PROVIDED DATA START

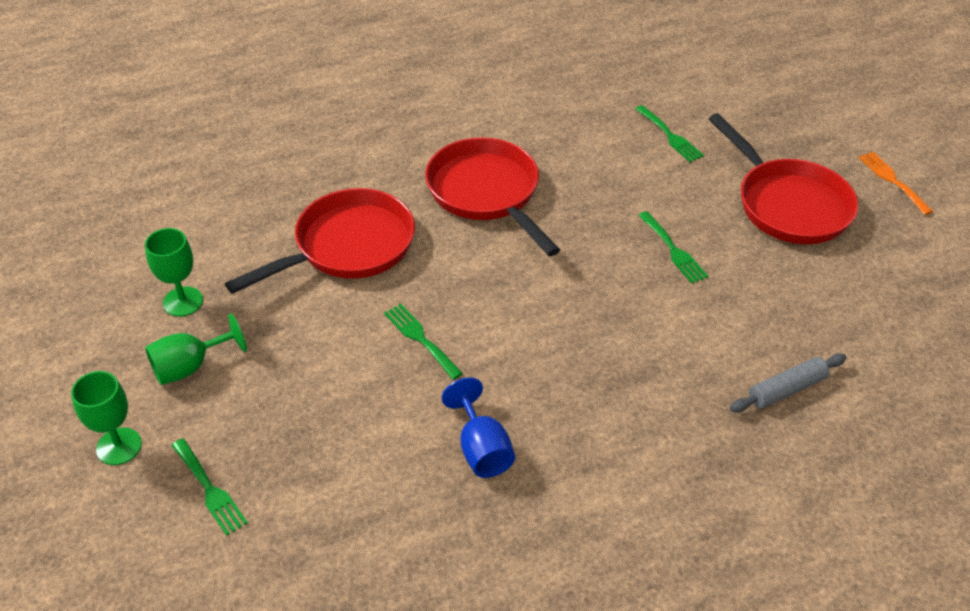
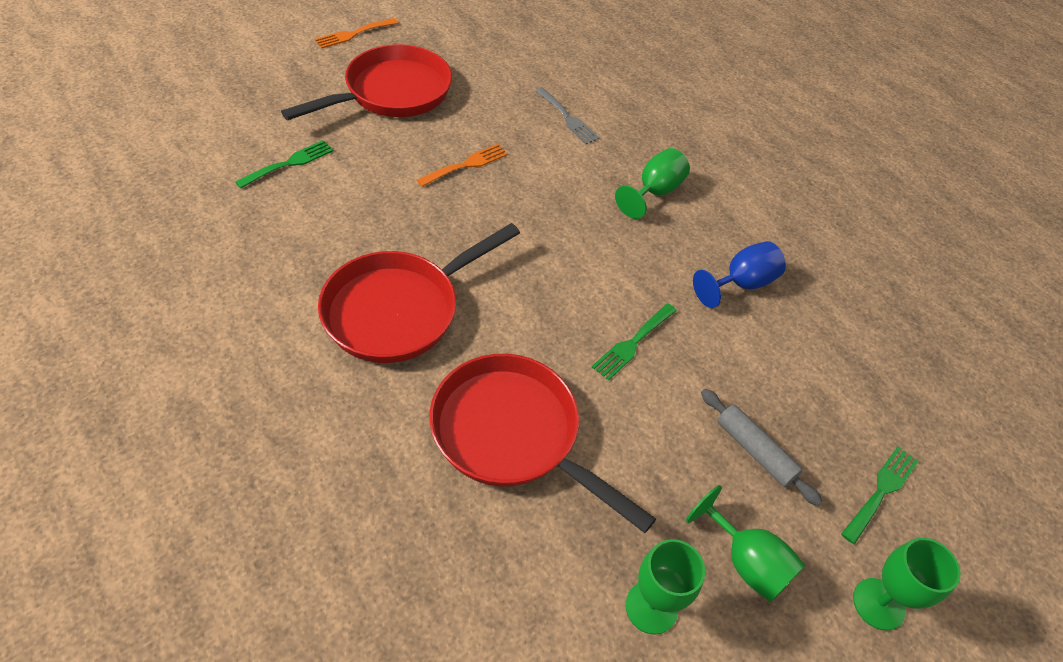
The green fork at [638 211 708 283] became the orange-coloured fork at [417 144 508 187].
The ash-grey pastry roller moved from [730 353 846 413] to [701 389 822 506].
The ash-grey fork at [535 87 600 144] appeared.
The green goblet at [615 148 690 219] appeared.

PROVIDED DATA END

**EXERCISE DESCRIPTION**. Work through the listing above and report how many lines include the string "grey", with no other text.

**RESULT OF THIS EXERCISE**. 2